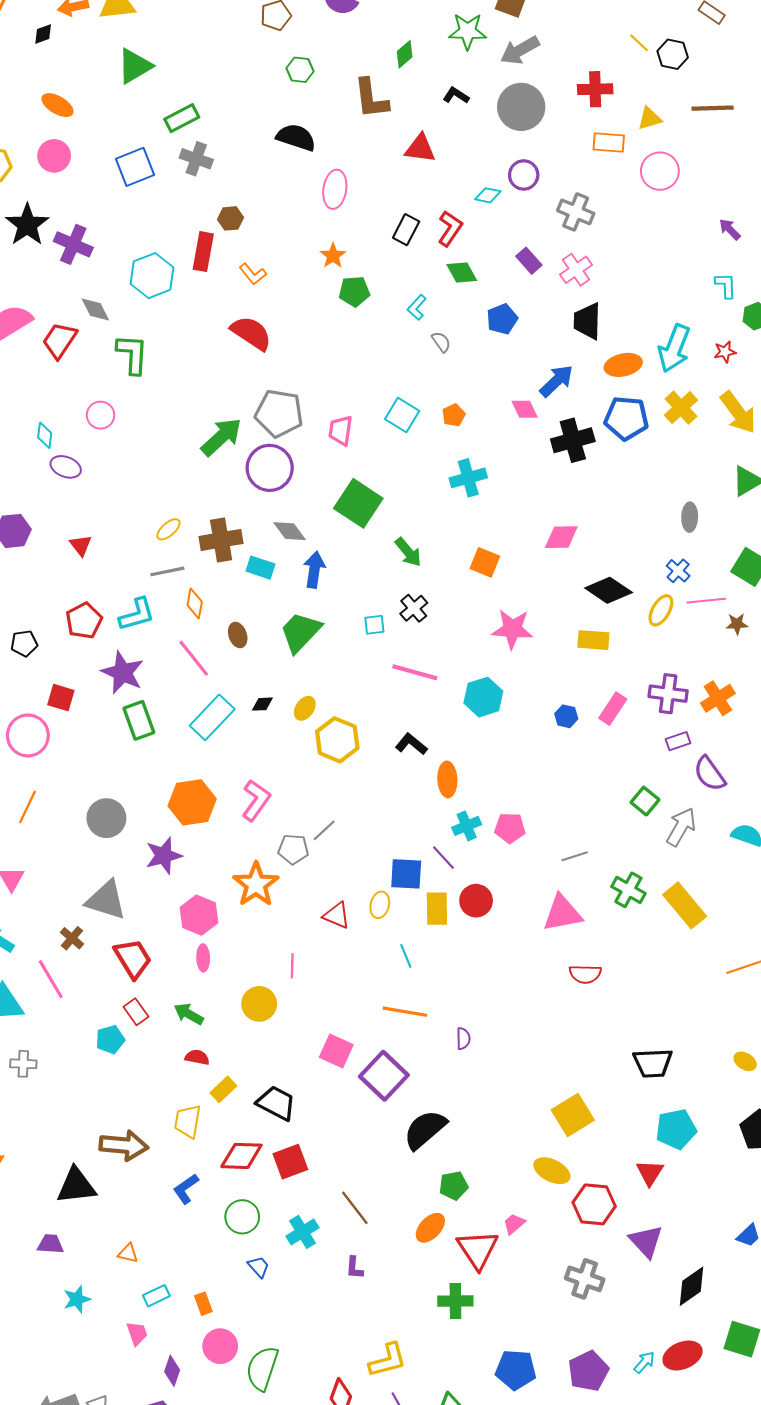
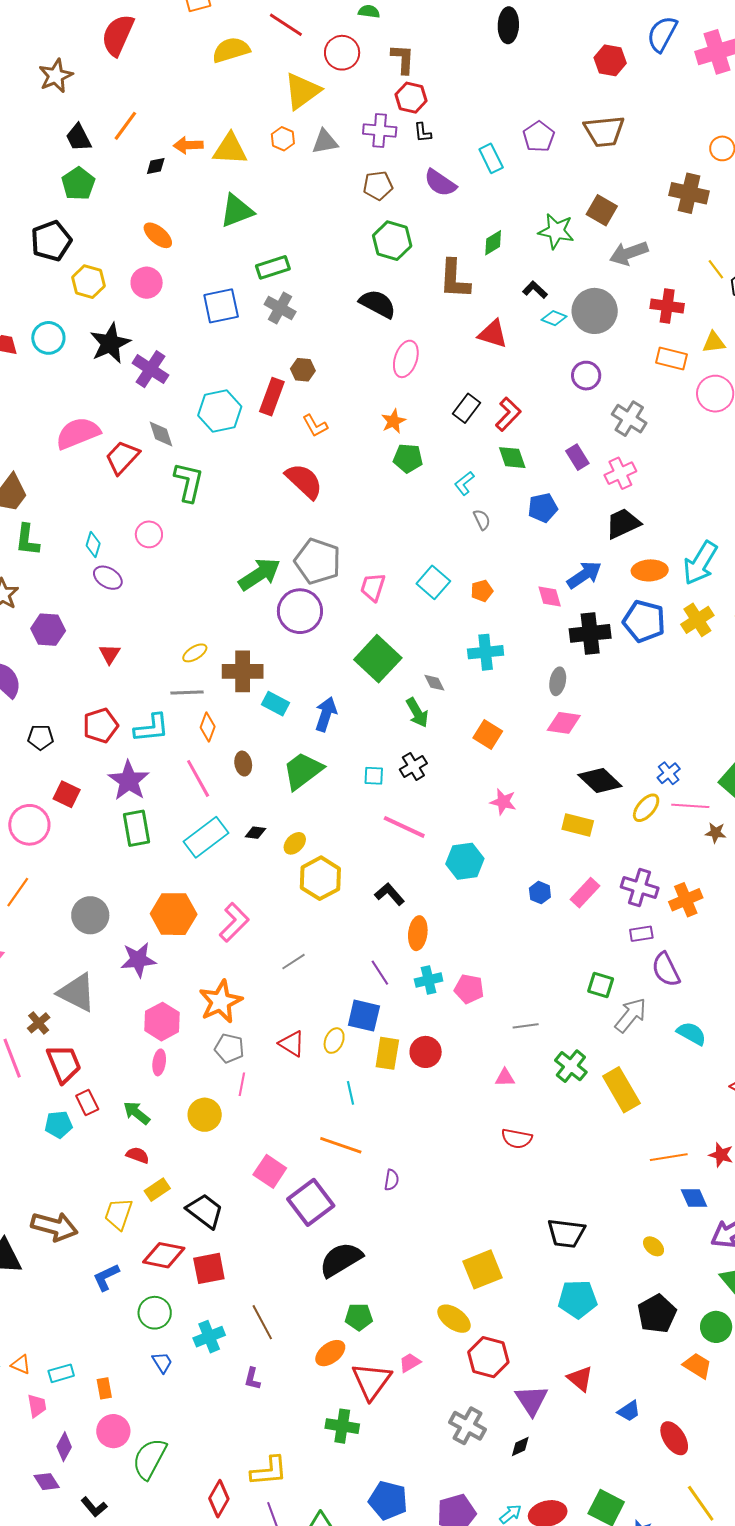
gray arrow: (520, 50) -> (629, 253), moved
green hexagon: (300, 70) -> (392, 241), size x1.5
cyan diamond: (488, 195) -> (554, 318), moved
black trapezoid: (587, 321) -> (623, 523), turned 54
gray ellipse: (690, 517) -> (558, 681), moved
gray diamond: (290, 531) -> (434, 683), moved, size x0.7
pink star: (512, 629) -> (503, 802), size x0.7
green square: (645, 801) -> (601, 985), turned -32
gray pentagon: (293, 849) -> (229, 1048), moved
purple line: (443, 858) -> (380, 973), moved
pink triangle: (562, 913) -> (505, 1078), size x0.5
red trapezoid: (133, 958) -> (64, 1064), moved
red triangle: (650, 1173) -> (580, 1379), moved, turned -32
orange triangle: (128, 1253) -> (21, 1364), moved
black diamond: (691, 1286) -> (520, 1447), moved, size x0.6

What you need to do:
Copy out only the lines above from the one with "gray ellipse: (690, 517) -> (558, 681), moved" to the one with "pink triangle: (562, 913)", inclusive, exactly as they stand.

Exercise answer:
gray ellipse: (690, 517) -> (558, 681), moved
gray diamond: (290, 531) -> (434, 683), moved, size x0.7
pink star: (512, 629) -> (503, 802), size x0.7
green square: (645, 801) -> (601, 985), turned -32
gray pentagon: (293, 849) -> (229, 1048), moved
purple line: (443, 858) -> (380, 973), moved
pink triangle: (562, 913) -> (505, 1078), size x0.5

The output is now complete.